- Opening Delimiter -

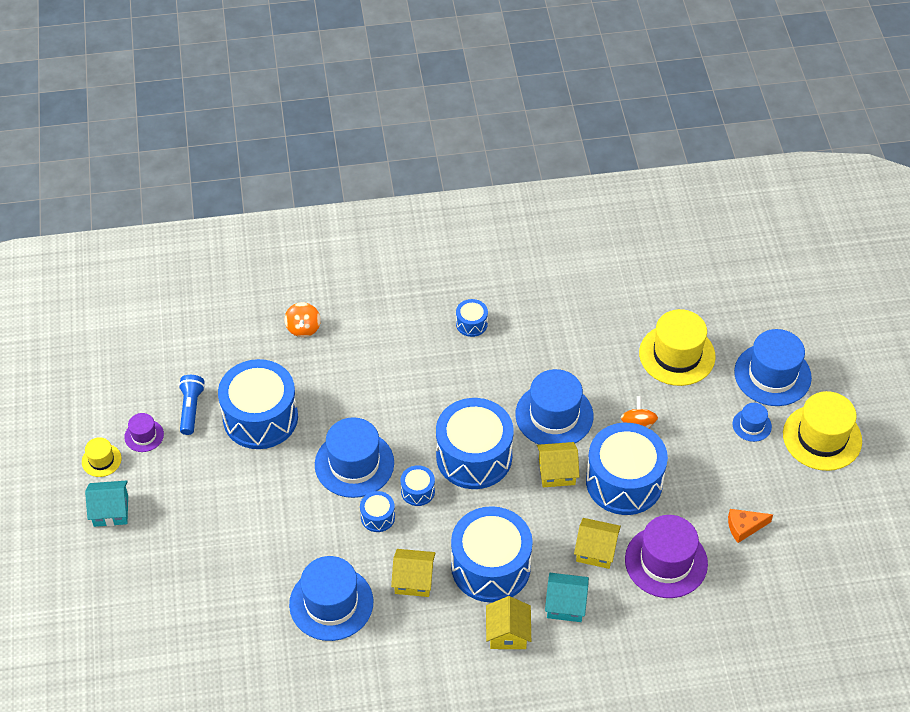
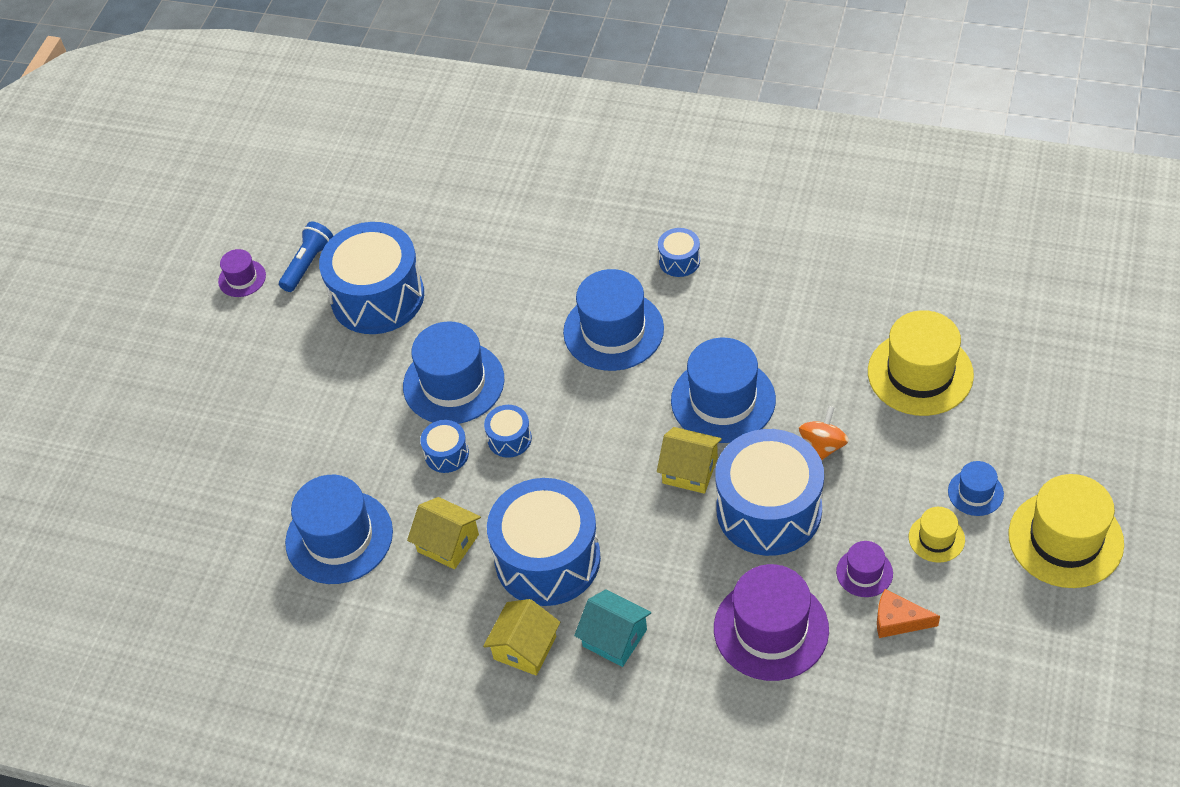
camera: 30 degrees right, 0 degrees up
yellow hat [82,437,121,477] -> yellow hat moved to [909,507,965,563]
turquoise house [85,480,128,527] -> none
orange spinning top [284,302,321,337] -> none
blue drum [436,398,514,489] -> none
yellow house [574,518,621,569] -> none
blue hat [734,329,812,406] -> blue hat moved to [563,269,664,371]
none -> purple hat [836,541,893,597]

- Closing Delimiter -

## Exercise instructions
Output the line containing "orange spinning top [284,302,321,337] -> none" and every line after it through the final line of the records above, exactly as written and nothing else.

## Response to this task
orange spinning top [284,302,321,337] -> none
blue drum [436,398,514,489] -> none
yellow house [574,518,621,569] -> none
blue hat [734,329,812,406] -> blue hat moved to [563,269,664,371]
none -> purple hat [836,541,893,597]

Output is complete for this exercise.